[What you have to do] Your answer should be one number: the count of lines below that contain "yellow".

━━━━━ Given data ━━━━━

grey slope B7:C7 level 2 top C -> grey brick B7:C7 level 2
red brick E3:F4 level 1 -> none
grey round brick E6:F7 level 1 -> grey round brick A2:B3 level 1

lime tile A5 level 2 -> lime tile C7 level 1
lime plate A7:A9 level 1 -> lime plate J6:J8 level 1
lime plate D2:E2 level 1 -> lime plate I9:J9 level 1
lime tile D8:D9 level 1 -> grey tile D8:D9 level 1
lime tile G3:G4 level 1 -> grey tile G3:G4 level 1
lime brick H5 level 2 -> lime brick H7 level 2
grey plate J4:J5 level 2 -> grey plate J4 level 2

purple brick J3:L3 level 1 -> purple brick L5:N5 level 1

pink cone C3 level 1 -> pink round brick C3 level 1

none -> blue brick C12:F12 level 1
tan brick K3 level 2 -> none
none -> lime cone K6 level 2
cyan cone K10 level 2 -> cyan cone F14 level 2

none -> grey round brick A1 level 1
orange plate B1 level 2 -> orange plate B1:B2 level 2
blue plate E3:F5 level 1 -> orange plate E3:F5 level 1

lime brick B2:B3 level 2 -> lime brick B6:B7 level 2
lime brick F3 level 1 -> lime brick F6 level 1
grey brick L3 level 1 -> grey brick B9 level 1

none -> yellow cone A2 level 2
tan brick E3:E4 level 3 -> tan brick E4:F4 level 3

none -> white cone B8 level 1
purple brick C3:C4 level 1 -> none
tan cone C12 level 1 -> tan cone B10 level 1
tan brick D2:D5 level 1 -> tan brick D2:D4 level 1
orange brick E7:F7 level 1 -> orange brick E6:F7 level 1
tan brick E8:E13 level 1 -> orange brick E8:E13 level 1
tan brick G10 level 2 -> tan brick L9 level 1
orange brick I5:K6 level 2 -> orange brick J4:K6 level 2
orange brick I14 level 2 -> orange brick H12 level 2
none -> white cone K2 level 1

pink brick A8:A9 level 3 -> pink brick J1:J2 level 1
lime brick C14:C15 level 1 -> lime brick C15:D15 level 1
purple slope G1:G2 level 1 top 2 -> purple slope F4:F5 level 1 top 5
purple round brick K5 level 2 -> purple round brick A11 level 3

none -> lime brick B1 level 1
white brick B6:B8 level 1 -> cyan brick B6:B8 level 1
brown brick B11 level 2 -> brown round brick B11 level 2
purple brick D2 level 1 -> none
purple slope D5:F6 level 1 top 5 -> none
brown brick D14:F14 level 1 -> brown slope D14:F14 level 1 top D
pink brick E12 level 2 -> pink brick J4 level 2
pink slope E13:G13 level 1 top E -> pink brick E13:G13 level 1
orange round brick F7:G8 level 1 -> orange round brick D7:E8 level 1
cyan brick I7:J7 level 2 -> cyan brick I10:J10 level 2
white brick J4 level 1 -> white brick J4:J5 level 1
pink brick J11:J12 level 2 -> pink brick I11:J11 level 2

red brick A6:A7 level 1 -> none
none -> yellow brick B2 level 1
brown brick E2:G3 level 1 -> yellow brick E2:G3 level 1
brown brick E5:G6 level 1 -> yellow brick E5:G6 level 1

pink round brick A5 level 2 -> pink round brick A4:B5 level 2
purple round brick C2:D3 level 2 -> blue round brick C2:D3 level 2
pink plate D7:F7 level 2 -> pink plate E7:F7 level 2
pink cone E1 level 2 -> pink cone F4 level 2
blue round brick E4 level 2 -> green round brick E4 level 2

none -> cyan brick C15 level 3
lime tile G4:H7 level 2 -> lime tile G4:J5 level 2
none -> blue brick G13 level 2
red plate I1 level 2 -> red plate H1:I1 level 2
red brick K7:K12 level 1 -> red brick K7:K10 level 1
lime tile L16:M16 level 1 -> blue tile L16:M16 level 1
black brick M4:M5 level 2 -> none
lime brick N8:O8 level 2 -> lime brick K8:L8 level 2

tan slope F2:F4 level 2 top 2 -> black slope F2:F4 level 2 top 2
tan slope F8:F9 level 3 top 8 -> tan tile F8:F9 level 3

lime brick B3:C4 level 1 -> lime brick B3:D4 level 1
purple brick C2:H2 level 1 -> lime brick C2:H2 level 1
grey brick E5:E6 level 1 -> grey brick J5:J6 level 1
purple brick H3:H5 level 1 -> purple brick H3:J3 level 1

━━━━━

[Written solution] 4